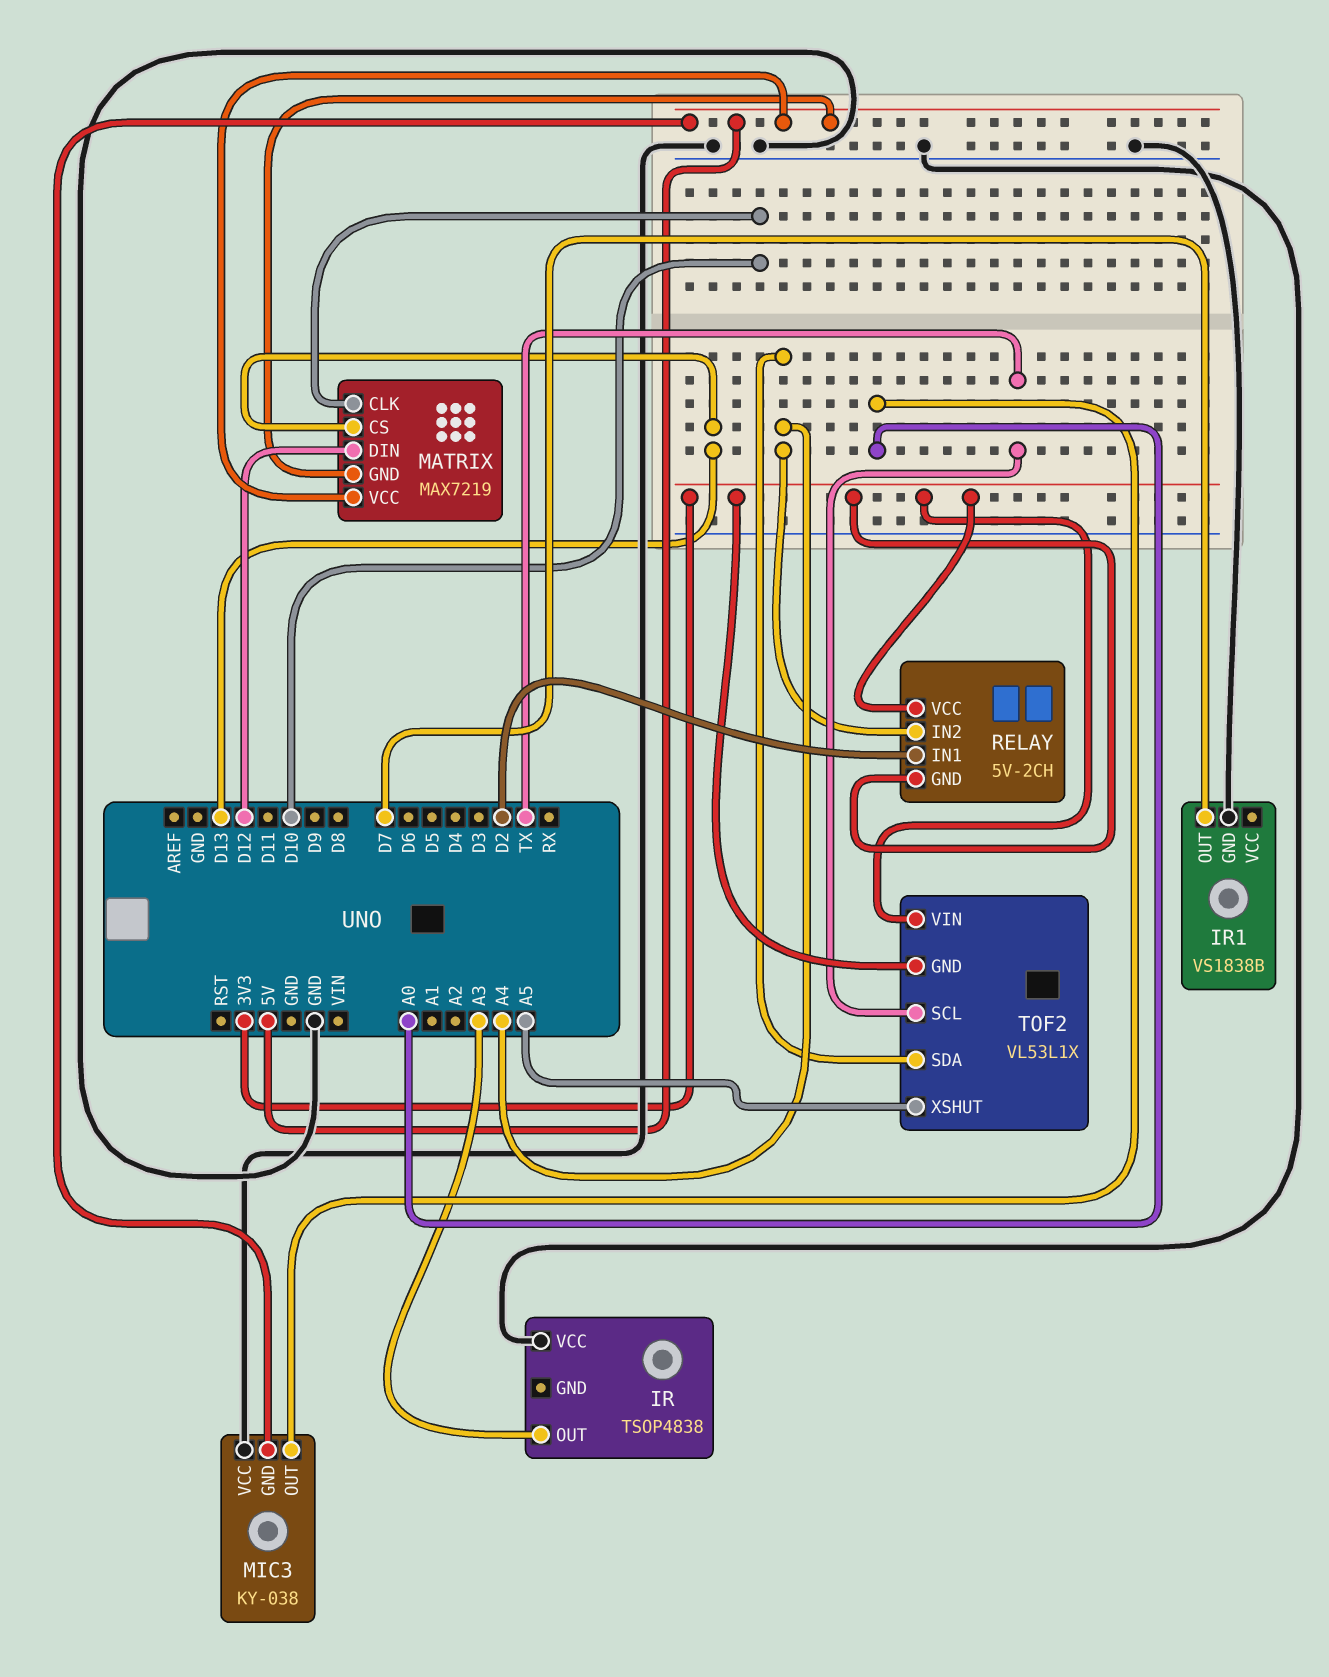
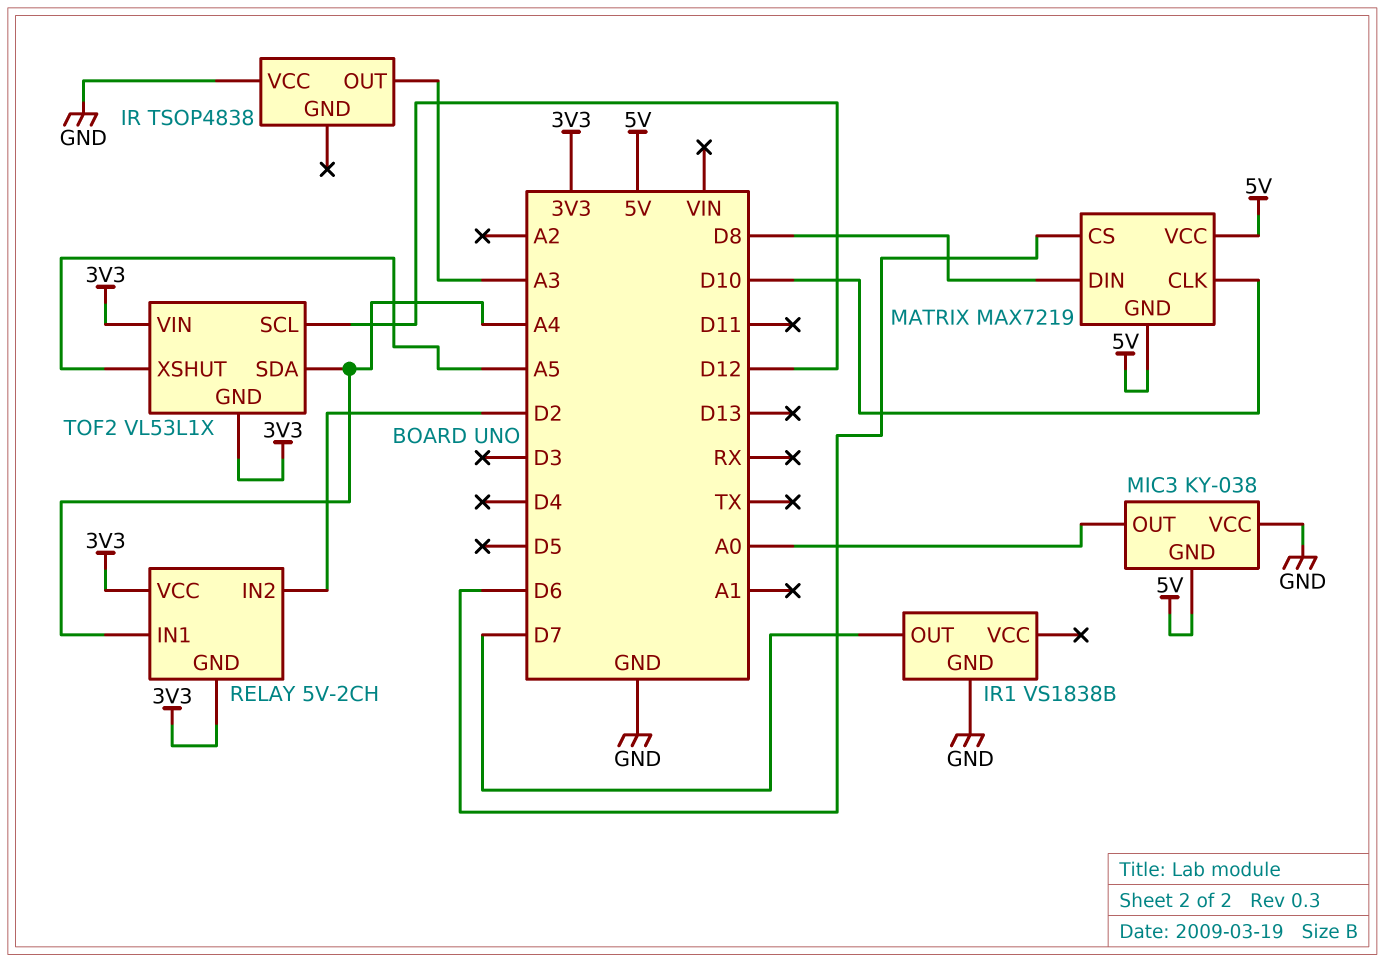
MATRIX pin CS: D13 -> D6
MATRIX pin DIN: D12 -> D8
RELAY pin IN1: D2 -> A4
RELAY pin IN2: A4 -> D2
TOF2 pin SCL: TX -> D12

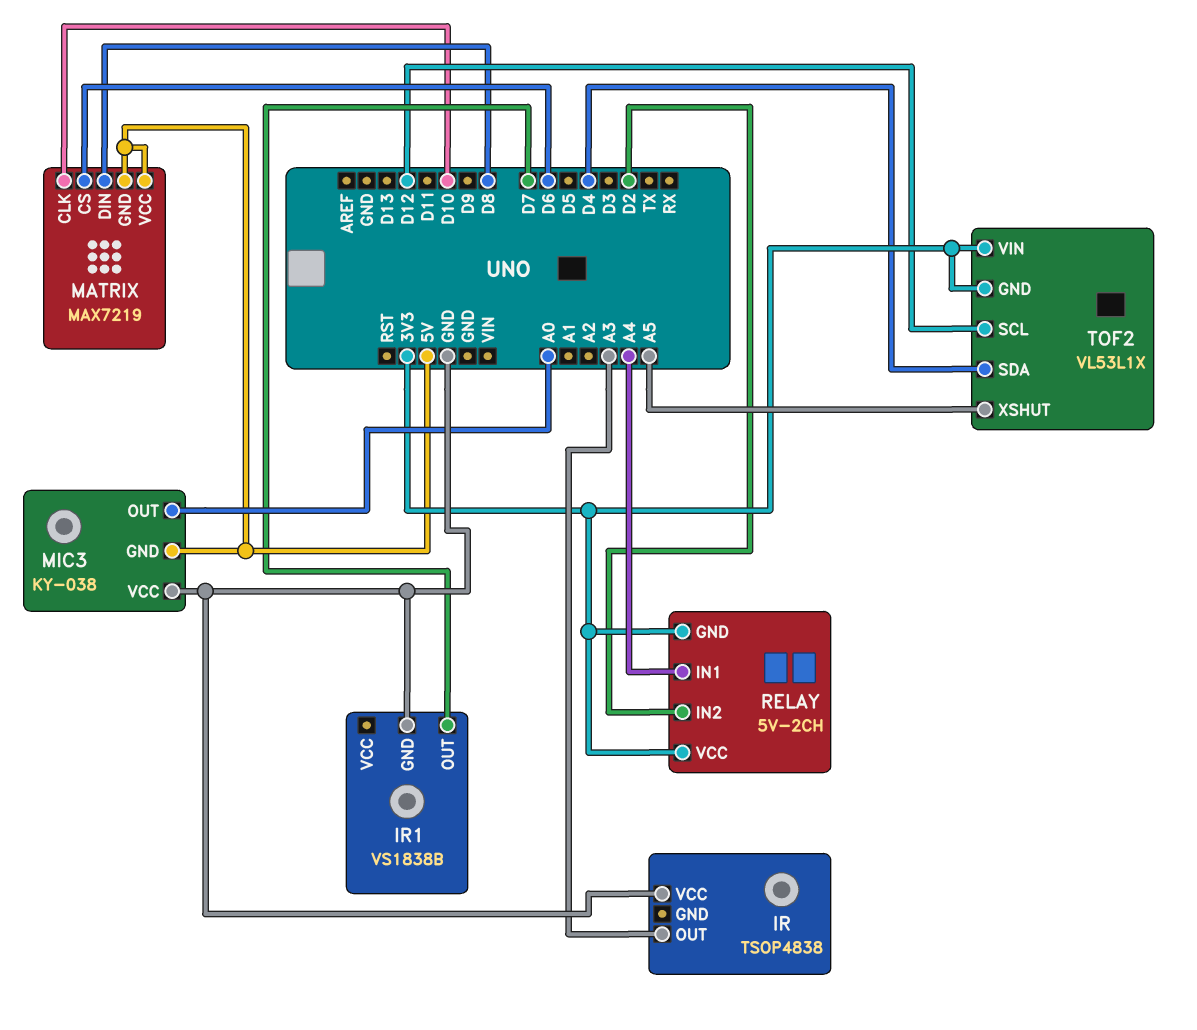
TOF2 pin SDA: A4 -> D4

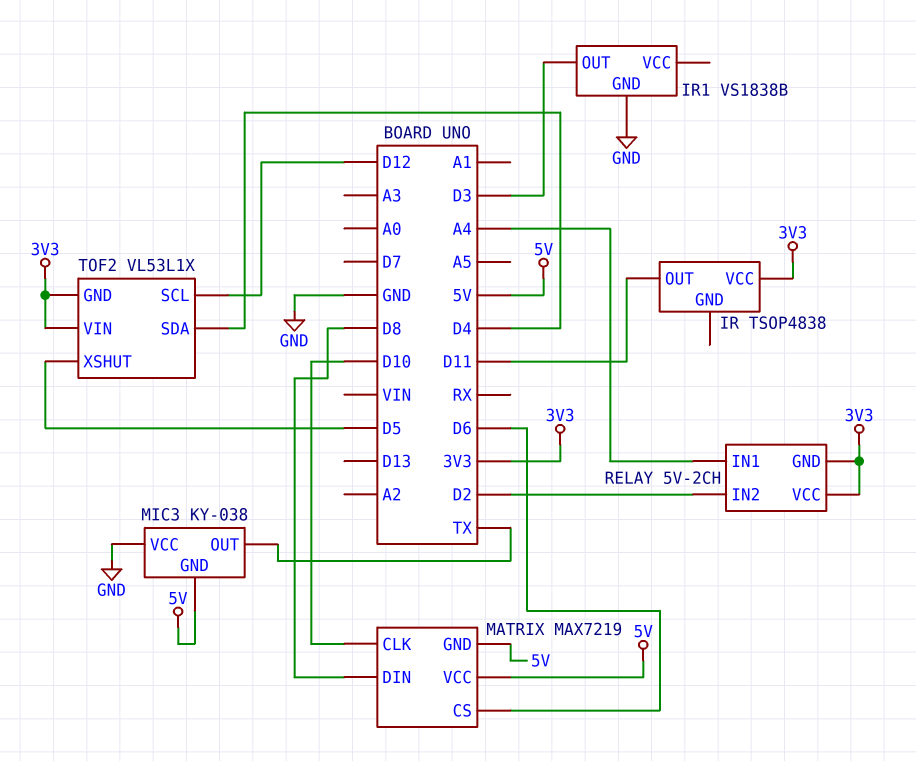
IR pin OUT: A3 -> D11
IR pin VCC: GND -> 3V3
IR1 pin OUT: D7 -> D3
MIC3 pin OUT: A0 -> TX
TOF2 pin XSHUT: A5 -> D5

---

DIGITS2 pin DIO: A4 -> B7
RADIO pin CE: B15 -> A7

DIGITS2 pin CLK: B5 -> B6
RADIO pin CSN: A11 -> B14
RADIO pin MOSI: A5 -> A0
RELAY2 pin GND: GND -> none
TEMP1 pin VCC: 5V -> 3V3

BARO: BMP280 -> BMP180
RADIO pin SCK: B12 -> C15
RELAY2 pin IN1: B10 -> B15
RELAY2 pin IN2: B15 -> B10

* [Work instructions]: Write out exactly the lines above from the line with "IR pin OUT: A3 -> D11" through the line with "TOF2 pin XSHUT: A5 -> D5", both of them included, and leave out all other lines.

* [Answer for the task]:
IR pin OUT: A3 -> D11
IR pin VCC: GND -> 3V3
IR1 pin OUT: D7 -> D3
MIC3 pin OUT: A0 -> TX
TOF2 pin XSHUT: A5 -> D5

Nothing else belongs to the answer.